Aim of the exercise:
Please repeat the entries exactly as they appear and omit any images.
=== Provided entries ===
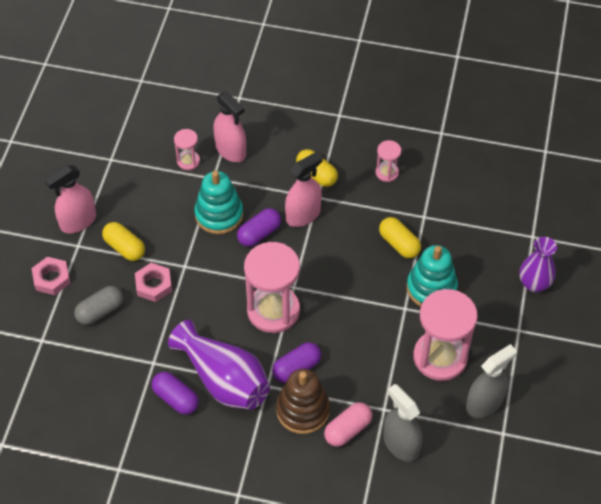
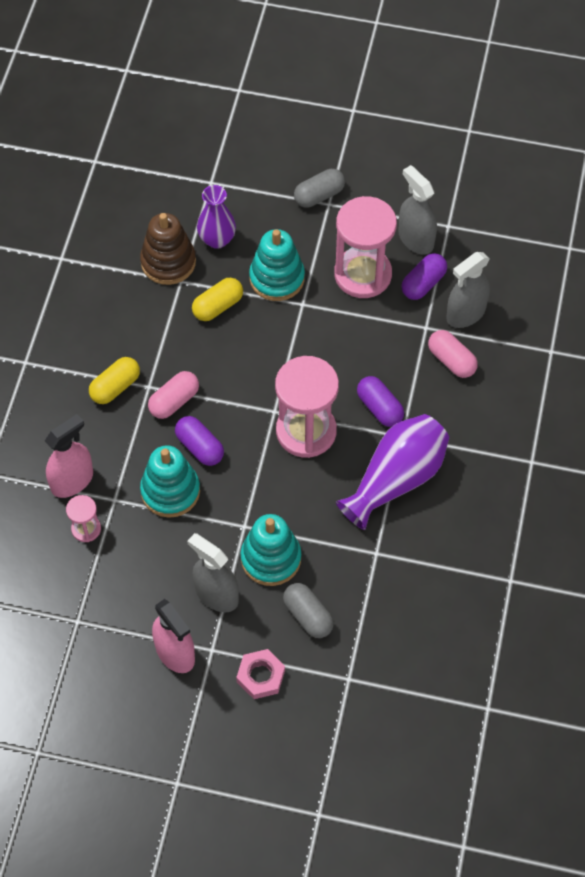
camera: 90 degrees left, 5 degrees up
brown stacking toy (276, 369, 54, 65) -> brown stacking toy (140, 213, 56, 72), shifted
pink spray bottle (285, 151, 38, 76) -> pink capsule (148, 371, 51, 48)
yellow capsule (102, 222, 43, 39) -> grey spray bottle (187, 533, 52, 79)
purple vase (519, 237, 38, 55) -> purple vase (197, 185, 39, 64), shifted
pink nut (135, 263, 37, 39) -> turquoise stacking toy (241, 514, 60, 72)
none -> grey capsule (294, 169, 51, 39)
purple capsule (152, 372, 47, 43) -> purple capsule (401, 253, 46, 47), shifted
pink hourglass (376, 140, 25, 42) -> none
===
Exercise solution:
camera: 90 degrees left, 5 degrees up
brown stacking toy (276, 369, 54, 65) -> brown stacking toy (140, 213, 56, 72), shifted
pink spray bottle (285, 151, 38, 76) -> pink capsule (148, 371, 51, 48)
yellow capsule (102, 222, 43, 39) -> grey spray bottle (187, 533, 52, 79)
purple vase (519, 237, 38, 55) -> purple vase (197, 185, 39, 64), shifted
pink nut (135, 263, 37, 39) -> turquoise stacking toy (241, 514, 60, 72)
none -> grey capsule (294, 169, 51, 39)
purple capsule (152, 372, 47, 43) -> purple capsule (401, 253, 46, 47), shifted
pink hourglass (376, 140, 25, 42) -> none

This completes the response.